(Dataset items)

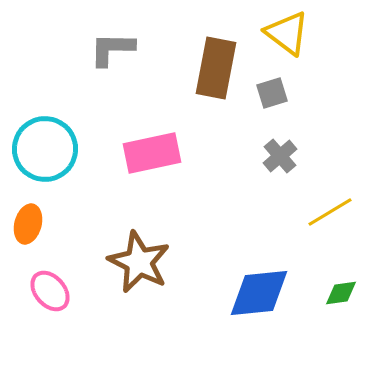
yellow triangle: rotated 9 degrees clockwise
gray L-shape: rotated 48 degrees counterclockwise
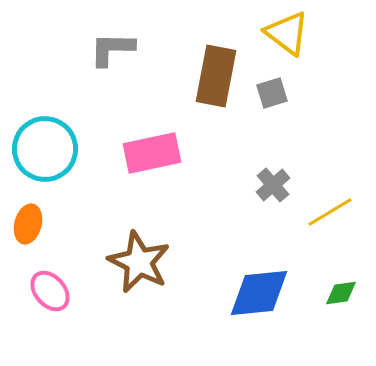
brown rectangle: moved 8 px down
gray cross: moved 7 px left, 29 px down
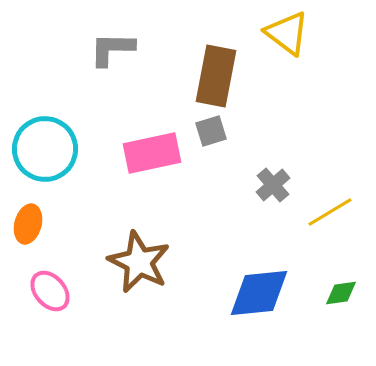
gray square: moved 61 px left, 38 px down
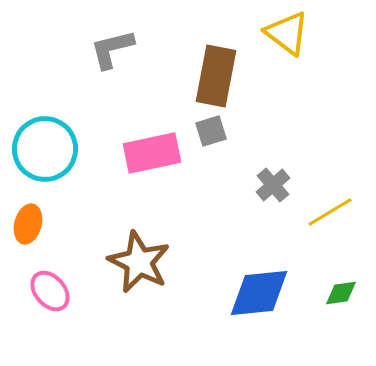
gray L-shape: rotated 15 degrees counterclockwise
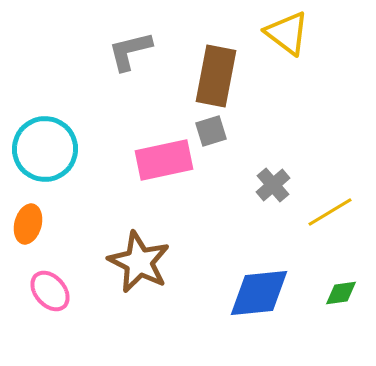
gray L-shape: moved 18 px right, 2 px down
pink rectangle: moved 12 px right, 7 px down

• TASK DETAILS
Switch every "L-shape" in the data above to "T-shape" and write out the lines again with nothing else changed. Leave out the picture lines.

• ANSWER FOR THE TASK
yellow triangle: rotated 9 degrees clockwise
gray T-shape: rotated 48 degrees counterclockwise
brown rectangle: moved 8 px down
gray cross: moved 7 px left, 29 px down
gray square: moved 61 px left, 38 px down
gray T-shape: rotated 15 degrees counterclockwise
gray T-shape: moved 18 px right, 2 px down
pink rectangle: moved 12 px right, 7 px down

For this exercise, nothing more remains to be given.